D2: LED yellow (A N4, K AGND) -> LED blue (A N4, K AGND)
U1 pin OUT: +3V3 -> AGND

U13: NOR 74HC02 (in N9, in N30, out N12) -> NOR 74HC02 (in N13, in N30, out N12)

########

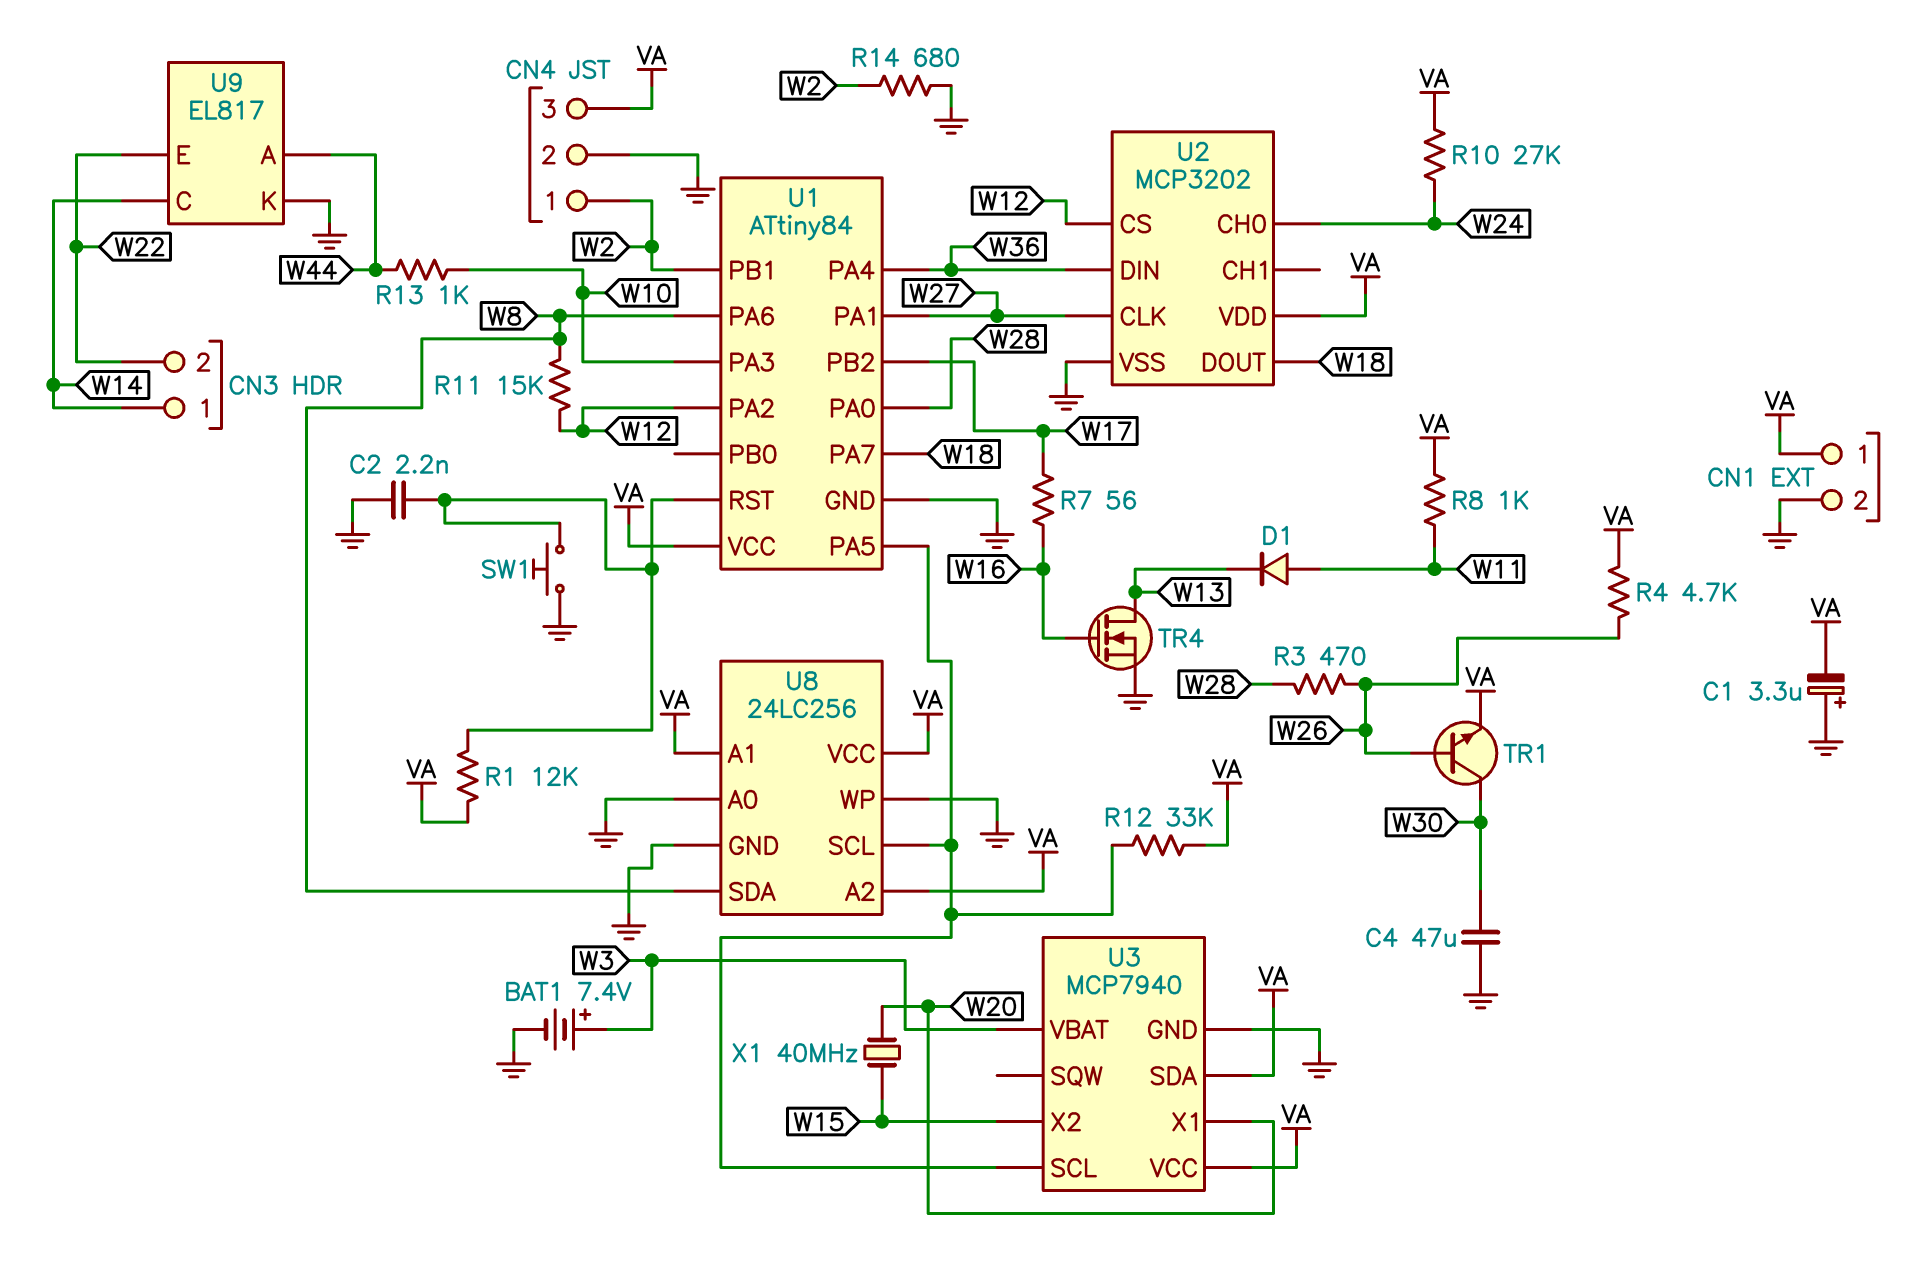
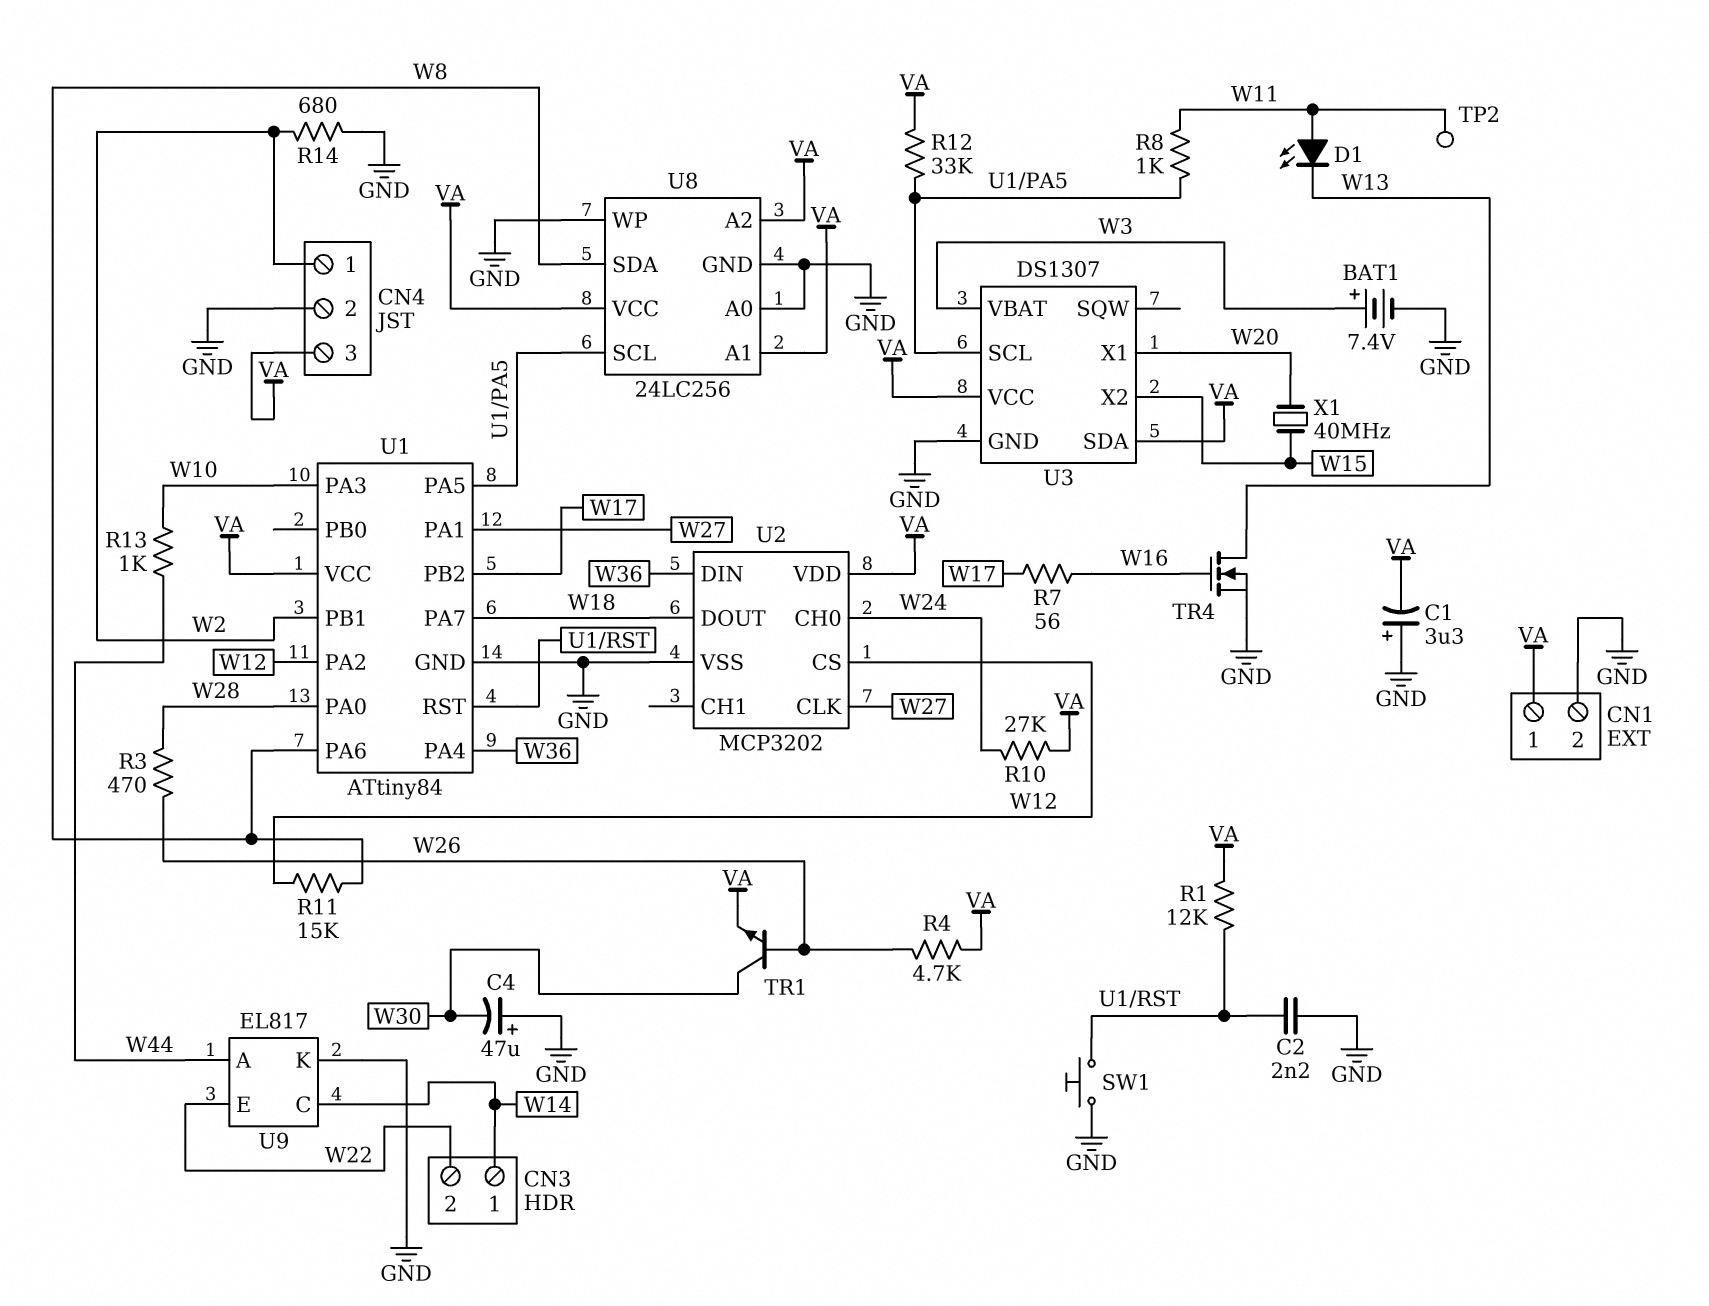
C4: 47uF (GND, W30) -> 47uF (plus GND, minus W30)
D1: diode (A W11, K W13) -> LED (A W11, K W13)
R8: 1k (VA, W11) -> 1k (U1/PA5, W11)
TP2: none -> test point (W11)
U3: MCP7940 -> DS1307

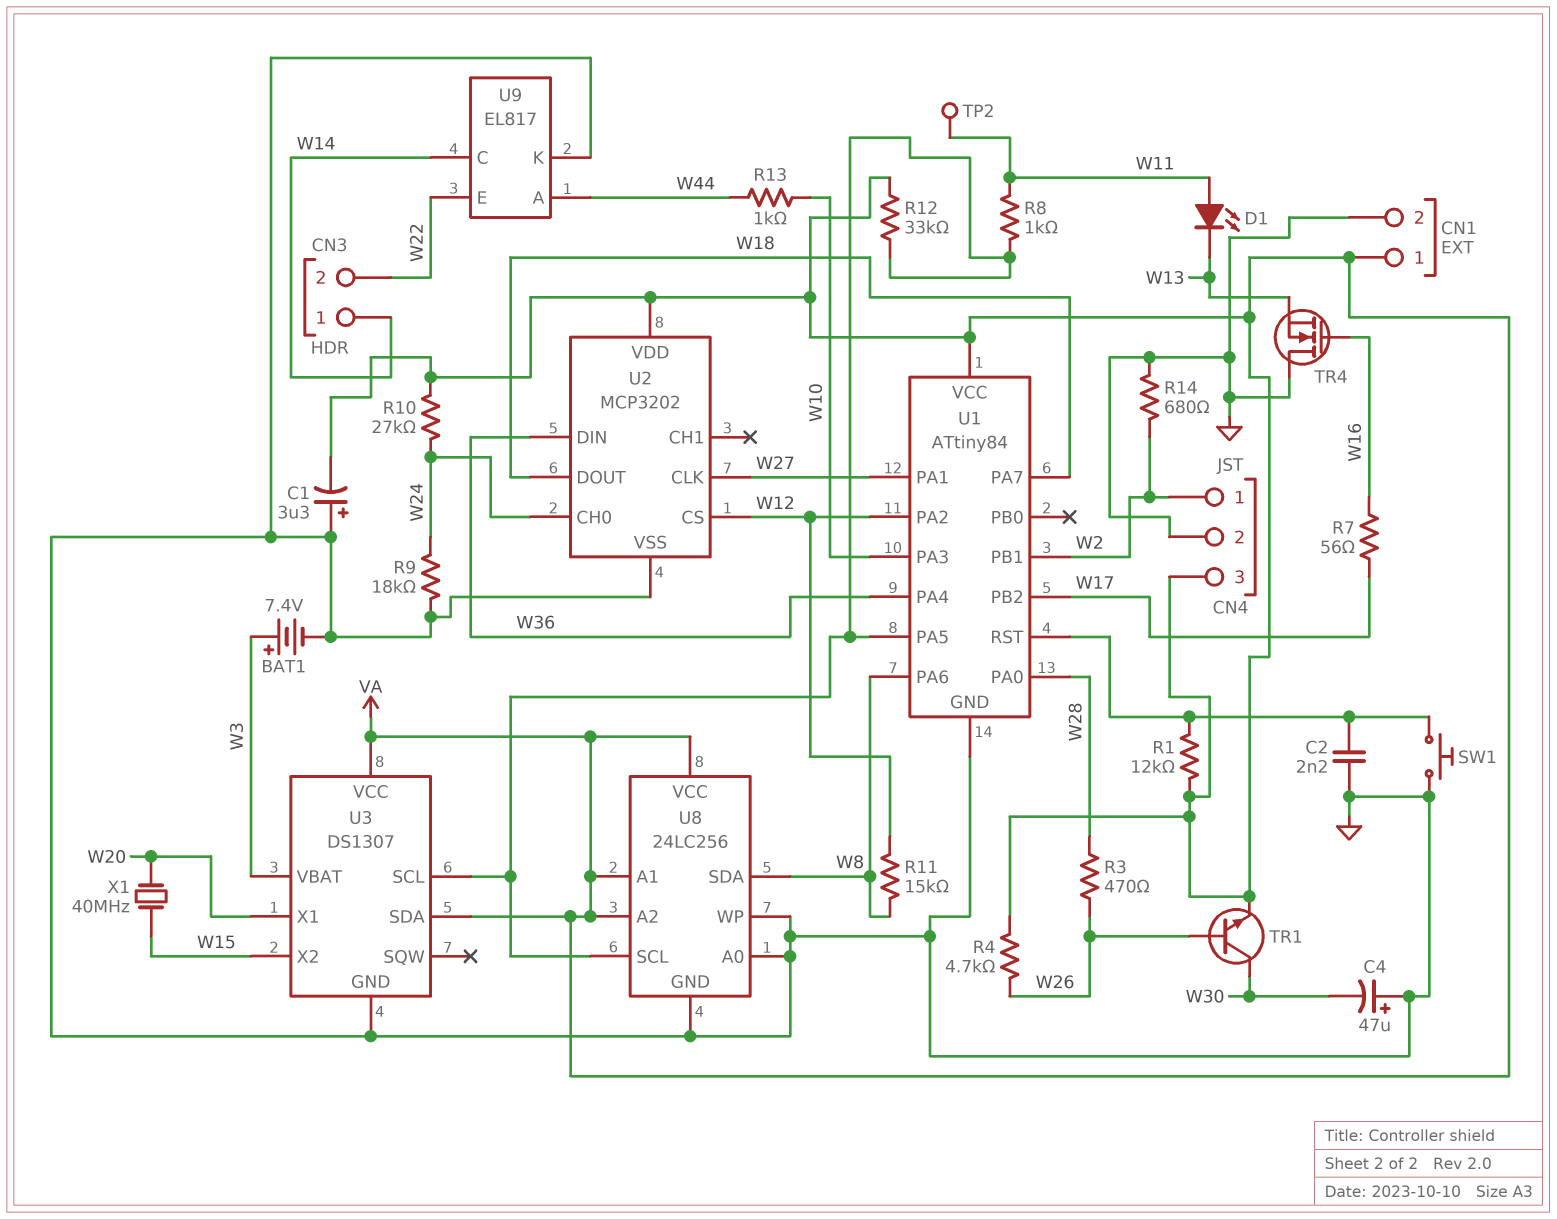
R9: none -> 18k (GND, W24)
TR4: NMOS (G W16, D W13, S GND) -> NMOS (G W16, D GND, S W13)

########

*Exercise details:* Select every line of the material above holding the word "AGND" and copy it.

*Output below:*
D2: LED yellow (A N4, K AGND) -> LED blue (A N4, K AGND)
U1 pin OUT: +3V3 -> AGND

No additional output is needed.